--- MATERIALS PROVIDED ---

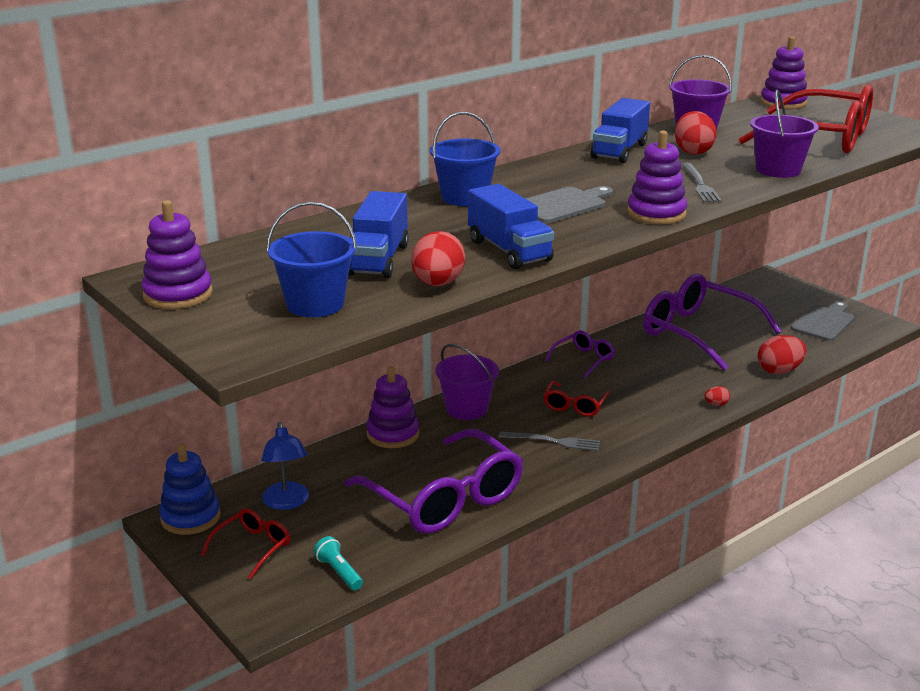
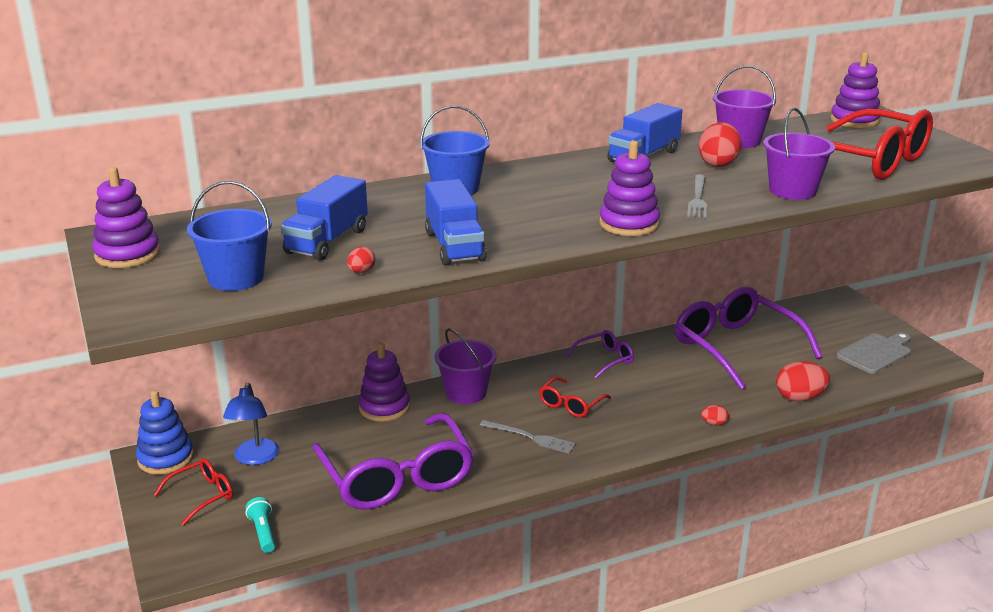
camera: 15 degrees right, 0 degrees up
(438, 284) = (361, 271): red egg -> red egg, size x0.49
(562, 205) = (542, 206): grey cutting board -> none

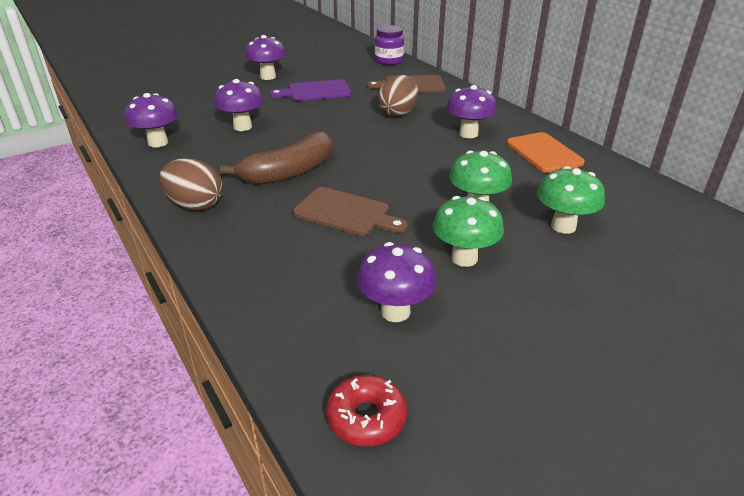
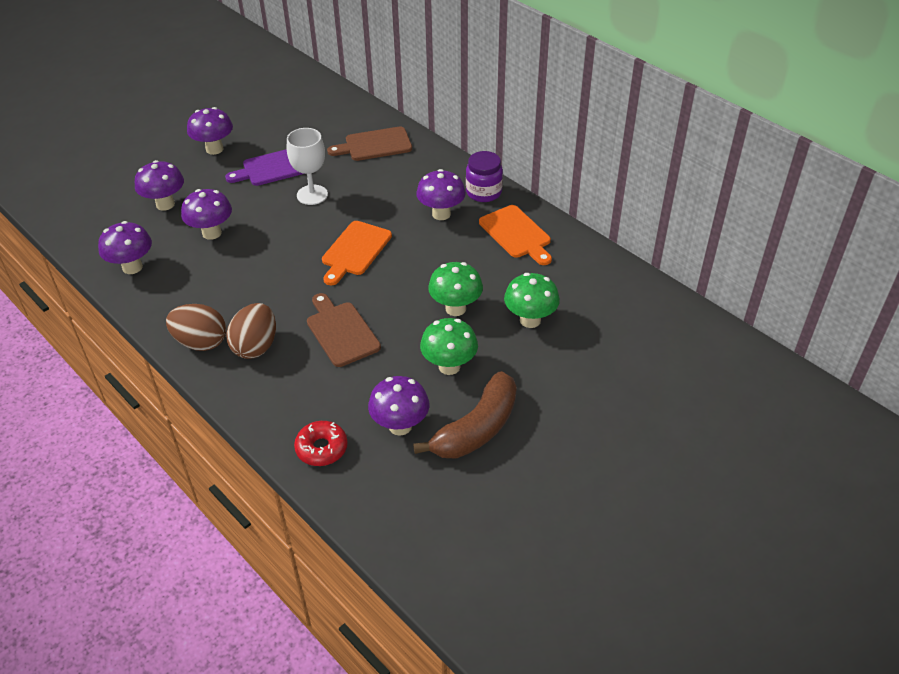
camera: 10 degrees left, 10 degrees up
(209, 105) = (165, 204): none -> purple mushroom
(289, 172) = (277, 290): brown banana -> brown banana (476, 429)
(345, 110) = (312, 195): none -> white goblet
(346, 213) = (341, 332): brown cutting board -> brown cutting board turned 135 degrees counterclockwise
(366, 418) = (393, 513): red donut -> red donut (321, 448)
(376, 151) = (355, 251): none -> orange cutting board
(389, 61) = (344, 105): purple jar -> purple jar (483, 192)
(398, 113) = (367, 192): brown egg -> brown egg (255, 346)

---
--- MATERIALS PROVIDED ---

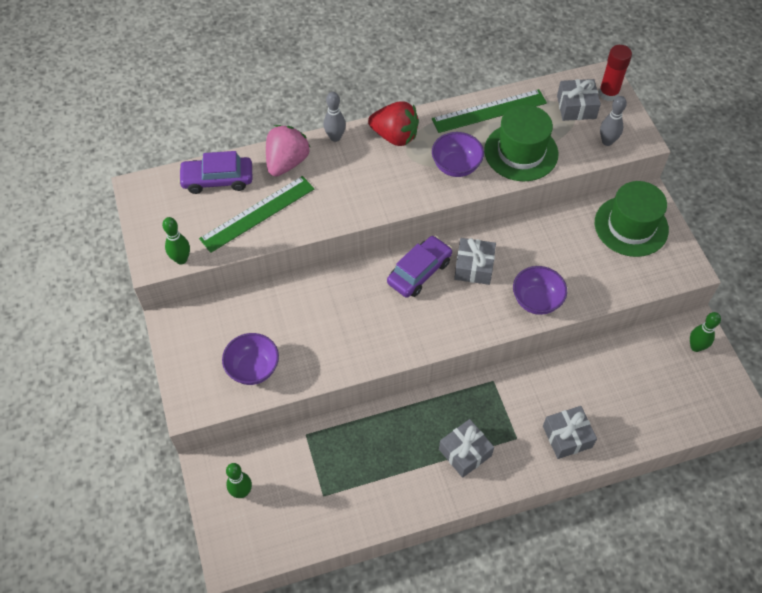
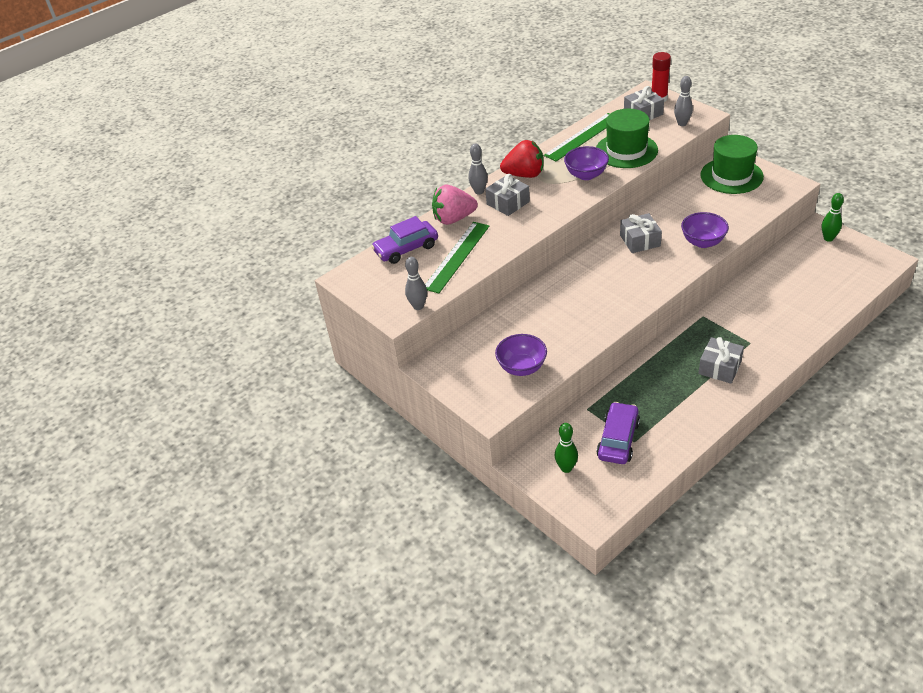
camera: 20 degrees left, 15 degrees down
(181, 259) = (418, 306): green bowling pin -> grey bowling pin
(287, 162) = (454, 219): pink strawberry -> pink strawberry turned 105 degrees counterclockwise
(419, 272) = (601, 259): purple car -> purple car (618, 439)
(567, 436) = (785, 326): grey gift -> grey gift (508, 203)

---

Pictures are to be left out. Write out only the lines above starting at the one with "camera: 15 degrees right, 0 degrees up" and ending at the one with "(398, 113) = (367, 192): brown", both lines included, exactly.

RESPONSE >>
camera: 15 degrees right, 0 degrees up
(438, 284) = (361, 271): red egg -> red egg, size x0.49
(562, 205) = (542, 206): grey cutting board -> none

camera: 10 degrees left, 10 degrees up
(209, 105) = (165, 204): none -> purple mushroom
(289, 172) = (277, 290): brown banana -> brown banana (476, 429)
(345, 110) = (312, 195): none -> white goblet
(346, 213) = (341, 332): brown cutting board -> brown cutting board turned 135 degrees counterclockwise
(366, 418) = (393, 513): red donut -> red donut (321, 448)
(376, 151) = (355, 251): none -> orange cutting board
(389, 61) = (344, 105): purple jar -> purple jar (483, 192)
(398, 113) = (367, 192): brown egg -> brown egg (255, 346)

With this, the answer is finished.